[The request]:
Reproduce the following material exactly, including every line.

[Supplied records]:
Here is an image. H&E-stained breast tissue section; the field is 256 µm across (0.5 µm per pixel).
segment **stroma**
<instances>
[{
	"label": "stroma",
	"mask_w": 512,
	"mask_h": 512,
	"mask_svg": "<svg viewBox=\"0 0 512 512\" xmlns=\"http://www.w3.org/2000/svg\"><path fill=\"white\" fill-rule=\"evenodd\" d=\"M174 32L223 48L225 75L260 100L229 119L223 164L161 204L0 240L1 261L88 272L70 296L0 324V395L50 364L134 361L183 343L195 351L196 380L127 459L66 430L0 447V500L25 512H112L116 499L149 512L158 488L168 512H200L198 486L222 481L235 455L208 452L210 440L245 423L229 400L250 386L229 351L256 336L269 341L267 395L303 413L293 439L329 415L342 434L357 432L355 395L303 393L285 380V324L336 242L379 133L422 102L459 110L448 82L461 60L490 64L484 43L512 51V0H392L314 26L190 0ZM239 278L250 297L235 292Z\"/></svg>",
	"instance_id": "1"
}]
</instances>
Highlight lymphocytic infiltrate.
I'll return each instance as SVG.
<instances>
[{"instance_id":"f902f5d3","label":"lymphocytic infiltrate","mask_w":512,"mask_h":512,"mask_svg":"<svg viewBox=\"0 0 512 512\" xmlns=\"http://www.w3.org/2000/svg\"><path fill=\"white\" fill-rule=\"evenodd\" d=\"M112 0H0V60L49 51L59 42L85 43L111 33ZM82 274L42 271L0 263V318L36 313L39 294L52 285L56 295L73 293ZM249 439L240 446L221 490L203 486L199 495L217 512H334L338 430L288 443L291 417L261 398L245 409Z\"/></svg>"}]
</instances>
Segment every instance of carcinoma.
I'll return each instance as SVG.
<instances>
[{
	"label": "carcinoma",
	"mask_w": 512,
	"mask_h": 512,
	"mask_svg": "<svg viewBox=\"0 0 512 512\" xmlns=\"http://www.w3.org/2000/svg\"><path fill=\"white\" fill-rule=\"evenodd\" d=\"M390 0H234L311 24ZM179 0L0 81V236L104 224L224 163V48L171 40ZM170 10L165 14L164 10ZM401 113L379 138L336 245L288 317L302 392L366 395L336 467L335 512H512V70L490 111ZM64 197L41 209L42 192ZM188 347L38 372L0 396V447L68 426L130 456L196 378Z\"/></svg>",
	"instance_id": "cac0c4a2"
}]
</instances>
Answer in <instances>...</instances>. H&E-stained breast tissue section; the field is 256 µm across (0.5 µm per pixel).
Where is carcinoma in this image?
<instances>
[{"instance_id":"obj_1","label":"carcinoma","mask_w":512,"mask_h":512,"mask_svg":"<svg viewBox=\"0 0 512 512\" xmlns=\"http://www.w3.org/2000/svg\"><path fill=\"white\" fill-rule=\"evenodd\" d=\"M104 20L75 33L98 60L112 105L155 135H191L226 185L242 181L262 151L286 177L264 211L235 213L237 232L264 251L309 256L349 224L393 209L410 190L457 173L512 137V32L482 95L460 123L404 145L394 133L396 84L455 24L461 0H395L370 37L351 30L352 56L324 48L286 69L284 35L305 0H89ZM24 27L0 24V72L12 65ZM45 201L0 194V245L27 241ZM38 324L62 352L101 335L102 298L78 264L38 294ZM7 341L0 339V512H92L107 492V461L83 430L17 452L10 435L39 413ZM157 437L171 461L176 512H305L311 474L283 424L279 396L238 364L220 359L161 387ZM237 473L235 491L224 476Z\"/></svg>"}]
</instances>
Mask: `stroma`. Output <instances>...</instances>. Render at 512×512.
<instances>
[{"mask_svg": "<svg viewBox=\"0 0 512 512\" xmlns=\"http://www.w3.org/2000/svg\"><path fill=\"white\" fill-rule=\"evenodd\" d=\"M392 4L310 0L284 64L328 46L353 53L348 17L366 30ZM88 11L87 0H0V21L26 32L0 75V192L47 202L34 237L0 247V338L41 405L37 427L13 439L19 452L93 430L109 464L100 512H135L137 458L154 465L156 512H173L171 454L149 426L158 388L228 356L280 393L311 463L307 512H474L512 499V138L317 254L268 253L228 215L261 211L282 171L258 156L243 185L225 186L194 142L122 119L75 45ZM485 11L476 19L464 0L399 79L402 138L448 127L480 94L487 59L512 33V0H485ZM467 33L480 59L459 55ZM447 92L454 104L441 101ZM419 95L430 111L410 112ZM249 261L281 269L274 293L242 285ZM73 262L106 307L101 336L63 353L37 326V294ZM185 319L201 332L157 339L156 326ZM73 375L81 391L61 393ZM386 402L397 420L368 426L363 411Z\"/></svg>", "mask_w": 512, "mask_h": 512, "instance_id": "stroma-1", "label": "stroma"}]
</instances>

[Response below]:
Here is an image. H&E-stained breast tissue section; the field is 256 µm across (0.5 µm per pixel).
segment **stroma**
<instances>
[{
	"label": "stroma",
	"mask_w": 512,
	"mask_h": 512,
	"mask_svg": "<svg viewBox=\"0 0 512 512\" xmlns=\"http://www.w3.org/2000/svg\"><path fill=\"white\" fill-rule=\"evenodd\" d=\"M174 32L223 48L225 75L260 100L229 119L223 164L161 204L0 240L1 261L88 272L70 296L0 324V395L50 364L134 361L183 343L195 351L196 380L127 459L66 430L0 447V500L25 512H112L116 499L149 512L158 488L168 512H200L198 486L222 481L235 455L208 452L210 440L245 423L229 400L250 386L229 351L256 336L269 341L267 395L303 413L293 439L329 415L342 434L357 432L355 395L303 393L285 380V324L336 242L379 133L422 102L459 110L448 82L461 60L490 64L484 43L512 51V0H392L314 26L190 0ZM239 278L250 297L235 292Z\"/></svg>",
	"instance_id": "1"
}]
</instances>
Highlight lymphocytic infiltrate.
I'll return each instance as SVG.
<instances>
[{"instance_id":"f902f5d3","label":"lymphocytic infiltrate","mask_w":512,"mask_h":512,"mask_svg":"<svg viewBox=\"0 0 512 512\" xmlns=\"http://www.w3.org/2000/svg\"><path fill=\"white\" fill-rule=\"evenodd\" d=\"M112 0H0V60L49 51L59 42L85 43L111 33ZM82 274L42 271L0 263V318L36 313L39 294L52 285L56 295L73 293ZM249 439L240 446L221 490L203 486L199 495L217 512H334L338 430L288 443L291 417L261 398L245 409Z\"/></svg>"}]
</instances>
Segment every instance of carcinoma.
I'll return each instance as SVG.
<instances>
[{
	"label": "carcinoma",
	"mask_w": 512,
	"mask_h": 512,
	"mask_svg": "<svg viewBox=\"0 0 512 512\" xmlns=\"http://www.w3.org/2000/svg\"><path fill=\"white\" fill-rule=\"evenodd\" d=\"M390 0H234L311 24ZM179 0L0 81V236L104 224L224 163V48L171 40ZM170 10L165 14L164 10ZM401 113L379 138L336 245L288 317L302 392L366 395L336 467L335 512H512V70L490 111ZM64 197L41 209L42 192ZM188 347L38 372L0 396V447L68 426L130 456L196 378Z\"/></svg>",
	"instance_id": "cac0c4a2"
}]
</instances>
Answer in <instances>...</instances>. H&E-stained breast tissue section; the field is 256 µm across (0.5 µm per pixel).
Where is carcinoma in this image?
<instances>
[{"instance_id":"obj_1","label":"carcinoma","mask_w":512,"mask_h":512,"mask_svg":"<svg viewBox=\"0 0 512 512\" xmlns=\"http://www.w3.org/2000/svg\"><path fill=\"white\" fill-rule=\"evenodd\" d=\"M104 20L75 33L98 60L112 105L155 135H191L226 185L242 181L262 151L286 177L264 211L235 213L237 232L264 251L309 256L349 224L393 209L410 190L457 173L512 137V32L482 95L460 123L404 145L394 133L396 84L455 24L461 0H395L370 37L351 30L352 56L324 48L286 69L284 35L305 0H89ZM24 27L0 24V72L12 65ZM45 201L0 194V245L27 241ZM38 324L62 352L101 335L102 298L78 264L38 294ZM7 341L0 339V512H92L107 492V461L83 430L17 452L10 435L39 413ZM157 437L171 461L176 512H305L311 474L283 424L279 396L238 364L220 359L161 387ZM237 473L235 491L224 476Z\"/></svg>"}]
</instances>
Mask: `stroma`. Output <instances>...</instances>. Render at 512×512.
<instances>
[{"mask_svg": "<svg viewBox=\"0 0 512 512\" xmlns=\"http://www.w3.org/2000/svg\"><path fill=\"white\" fill-rule=\"evenodd\" d=\"M392 4L310 0L284 64L328 46L353 53L348 17L366 30ZM88 11L87 0H0V21L26 32L0 75V192L47 202L34 237L0 247V338L41 405L37 427L13 439L19 452L93 430L109 464L100 512H135L137 458L154 465L156 512H173L171 454L149 426L158 388L228 356L280 393L311 463L307 512H474L512 499V138L317 254L268 253L228 215L261 211L282 171L258 156L243 185L225 186L194 142L122 119L75 45ZM485 11L476 19L464 0L399 79L402 138L448 127L480 94L487 59L512 33V0H485ZM467 33L480 59L459 55ZM447 92L454 104L441 101ZM419 95L430 111L410 112ZM249 261L281 269L274 293L242 285ZM73 262L106 307L101 336L63 353L37 326V294ZM185 319L201 332L157 339L156 326ZM73 375L81 391L61 393ZM386 402L397 420L368 426L363 411Z\"/></svg>", "mask_w": 512, "mask_h": 512, "instance_id": "stroma-1", "label": "stroma"}]
</instances>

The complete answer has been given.